((
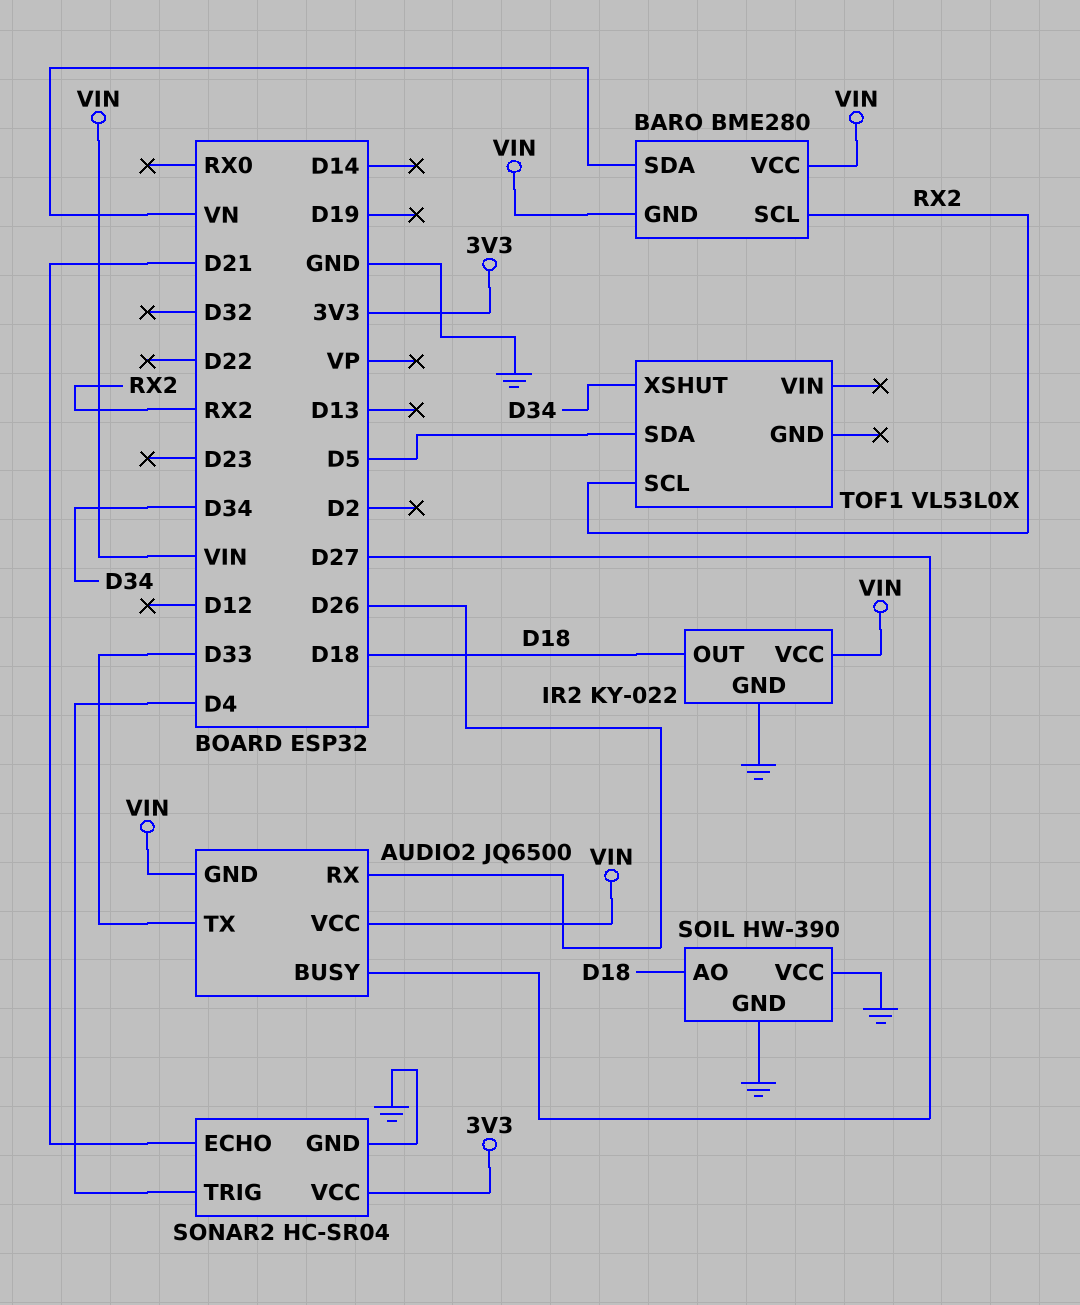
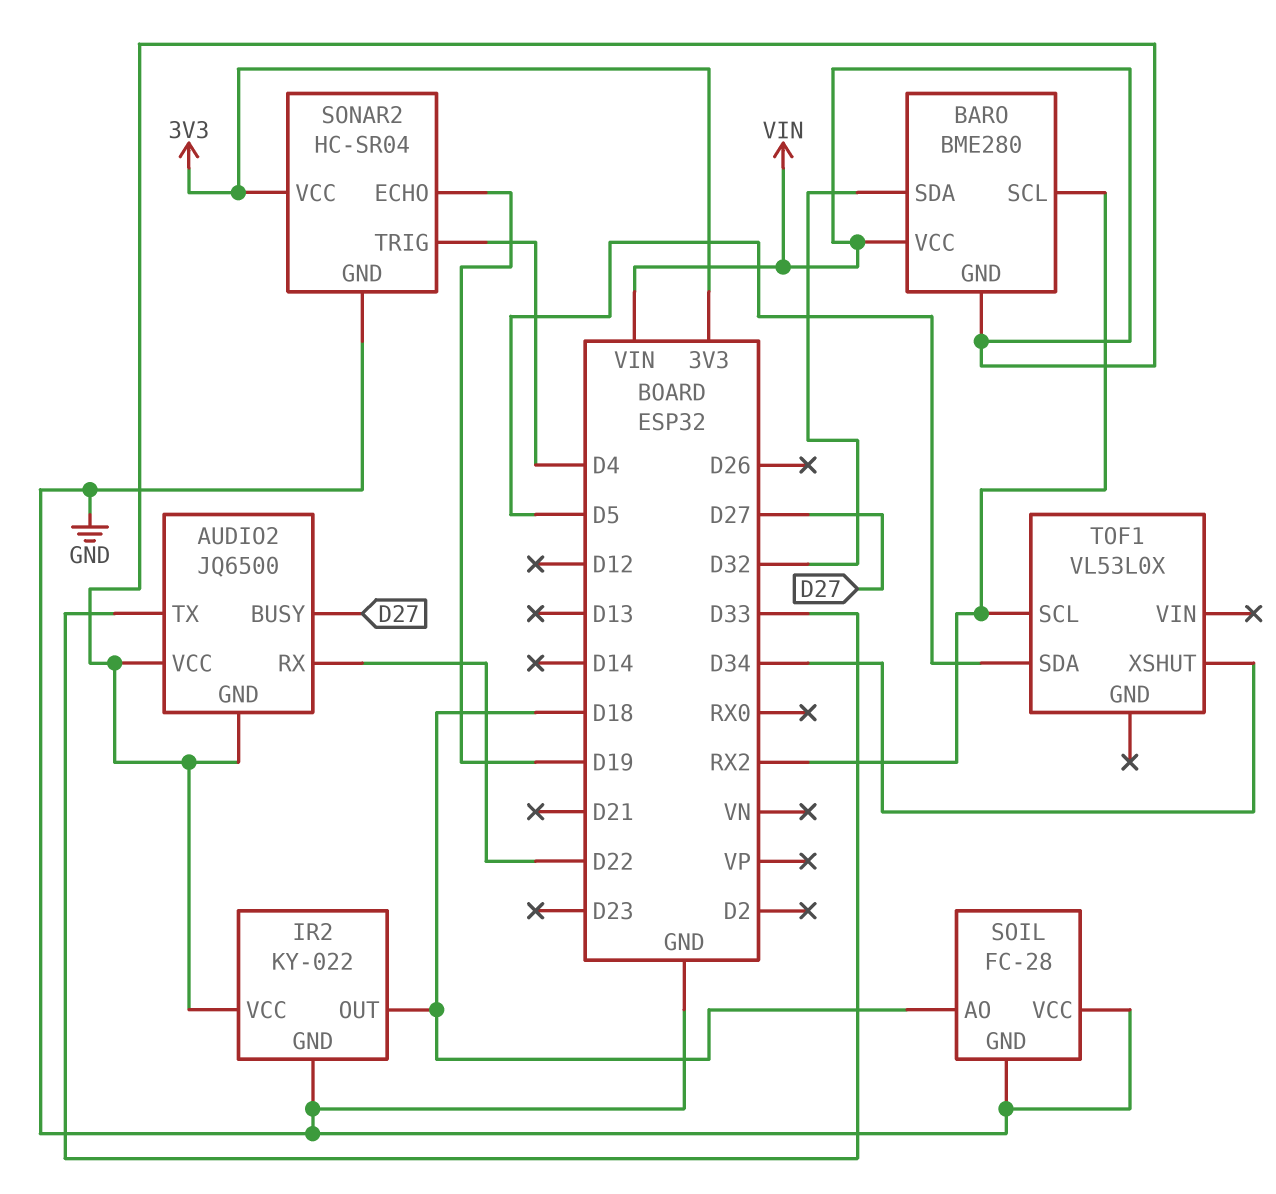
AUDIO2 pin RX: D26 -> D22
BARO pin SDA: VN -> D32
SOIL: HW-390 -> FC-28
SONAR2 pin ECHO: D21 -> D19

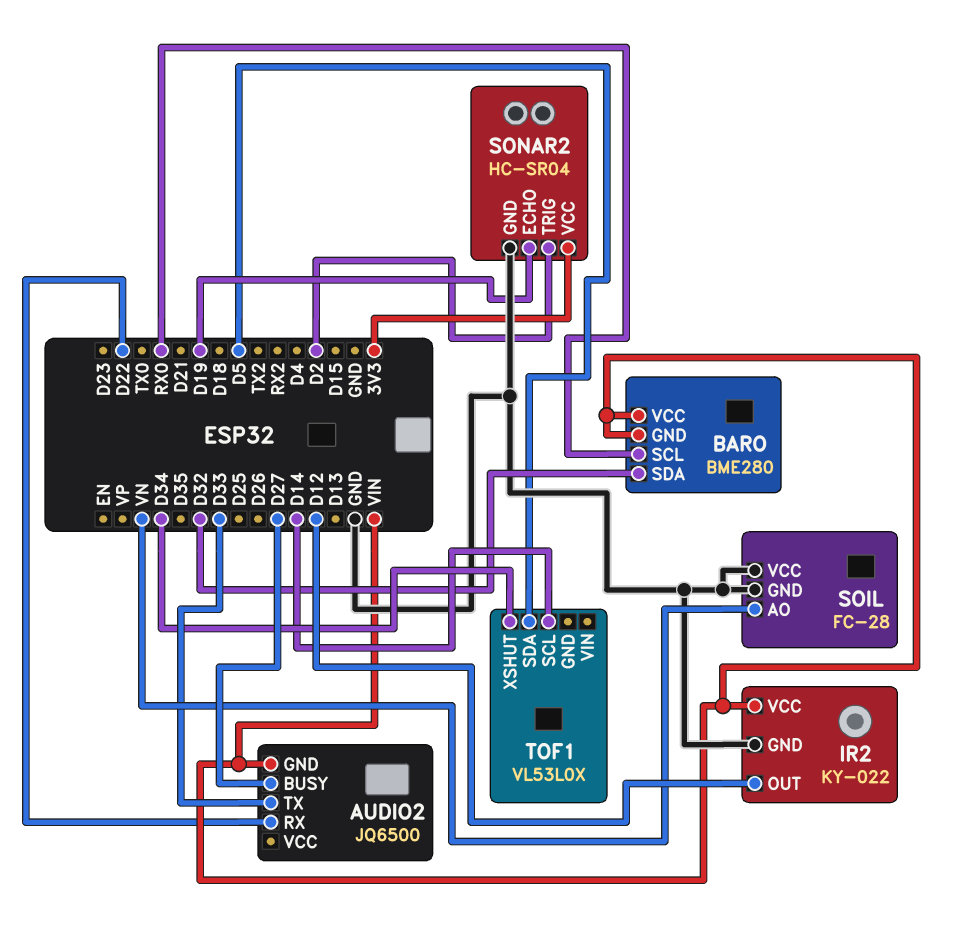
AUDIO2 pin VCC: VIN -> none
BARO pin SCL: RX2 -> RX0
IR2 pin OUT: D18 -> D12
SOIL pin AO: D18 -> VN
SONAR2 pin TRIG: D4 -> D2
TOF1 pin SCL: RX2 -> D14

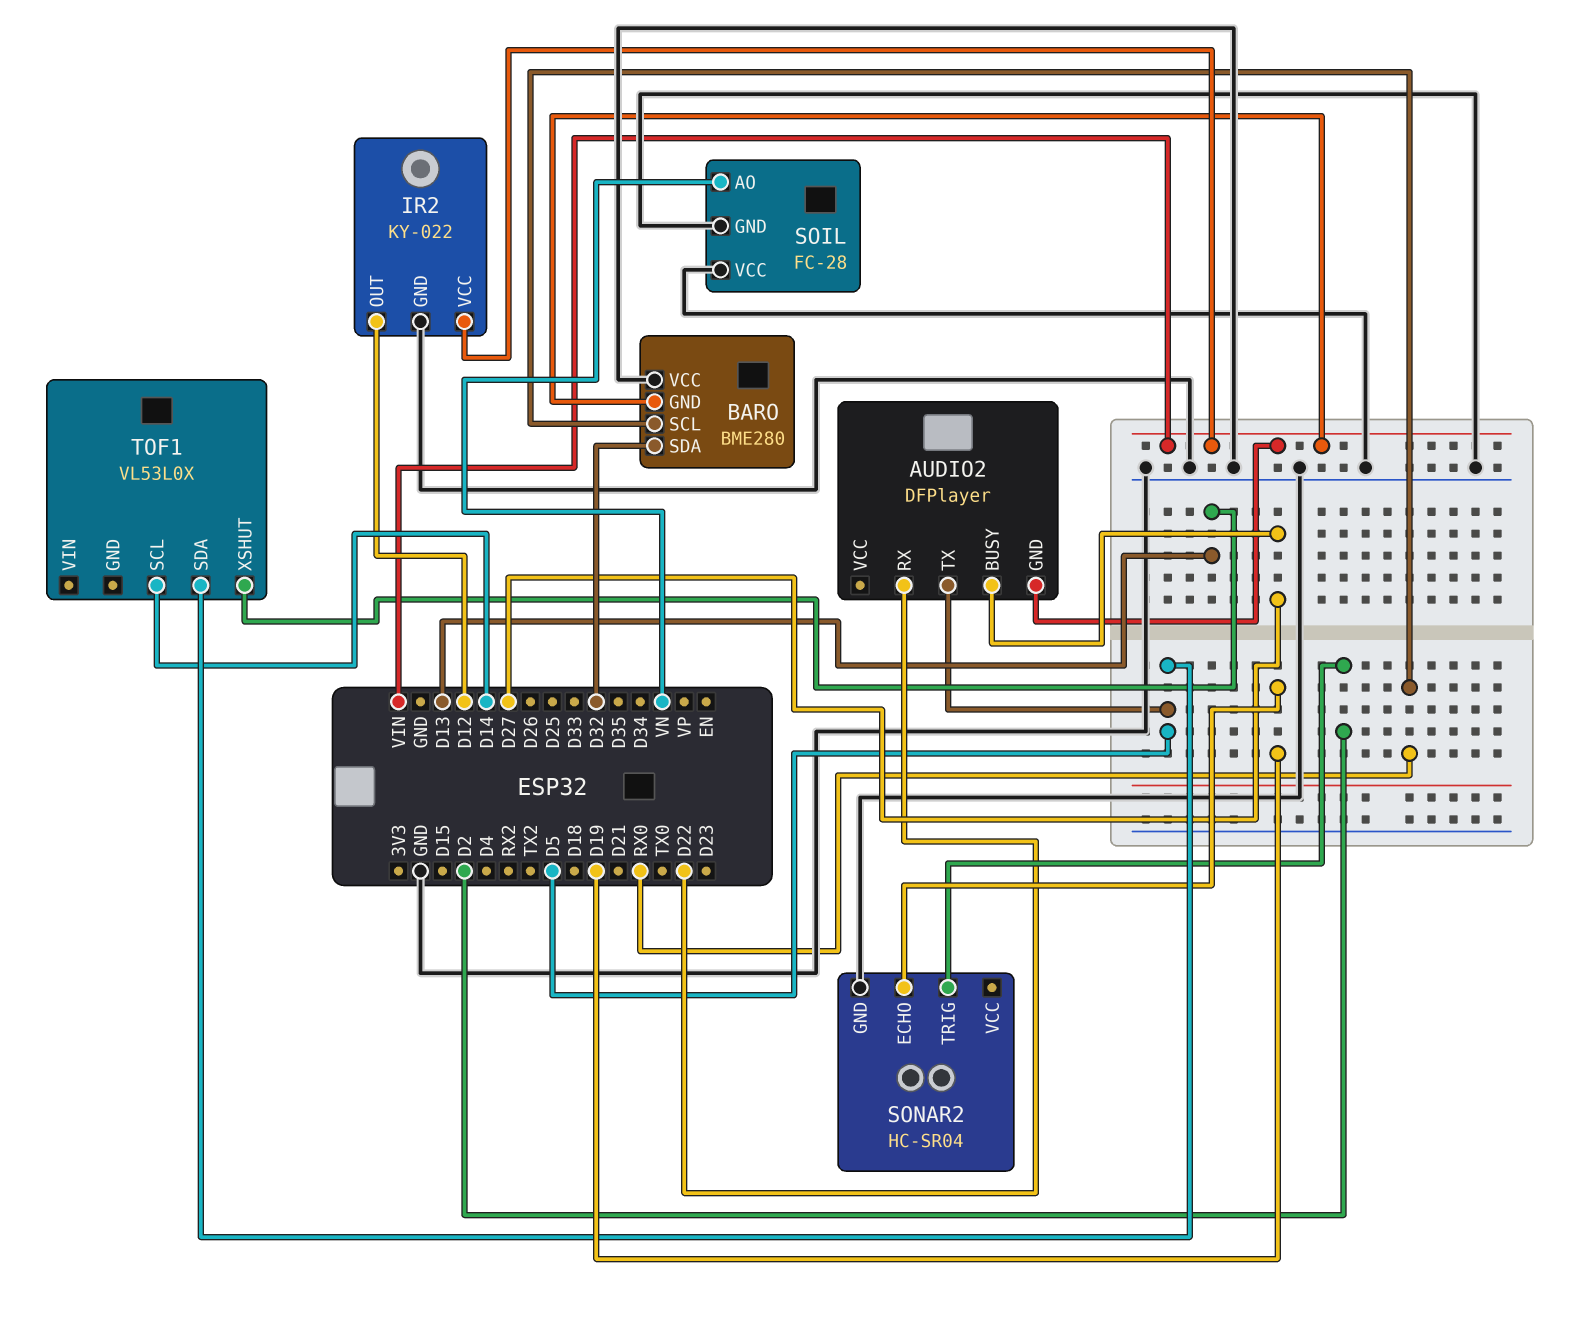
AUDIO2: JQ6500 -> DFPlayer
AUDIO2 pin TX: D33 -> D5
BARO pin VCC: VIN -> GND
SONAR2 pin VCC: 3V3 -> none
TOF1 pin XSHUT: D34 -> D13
))
PROBLEM DESCRIPTION:
Apart from the pictures, every line of the material above is to be returned word for word.

TASK RESULT:
AUDIO2 pin RX: D26 -> D22
BARO pin SDA: VN -> D32
SOIL: HW-390 -> FC-28
SONAR2 pin ECHO: D21 -> D19

AUDIO2 pin VCC: VIN -> none
BARO pin SCL: RX2 -> RX0
IR2 pin OUT: D18 -> D12
SOIL pin AO: D18 -> VN
SONAR2 pin TRIG: D4 -> D2
TOF1 pin SCL: RX2 -> D14

AUDIO2: JQ6500 -> DFPlayer
AUDIO2 pin TX: D33 -> D5
BARO pin VCC: VIN -> GND
SONAR2 pin VCC: 3V3 -> none
TOF1 pin XSHUT: D34 -> D13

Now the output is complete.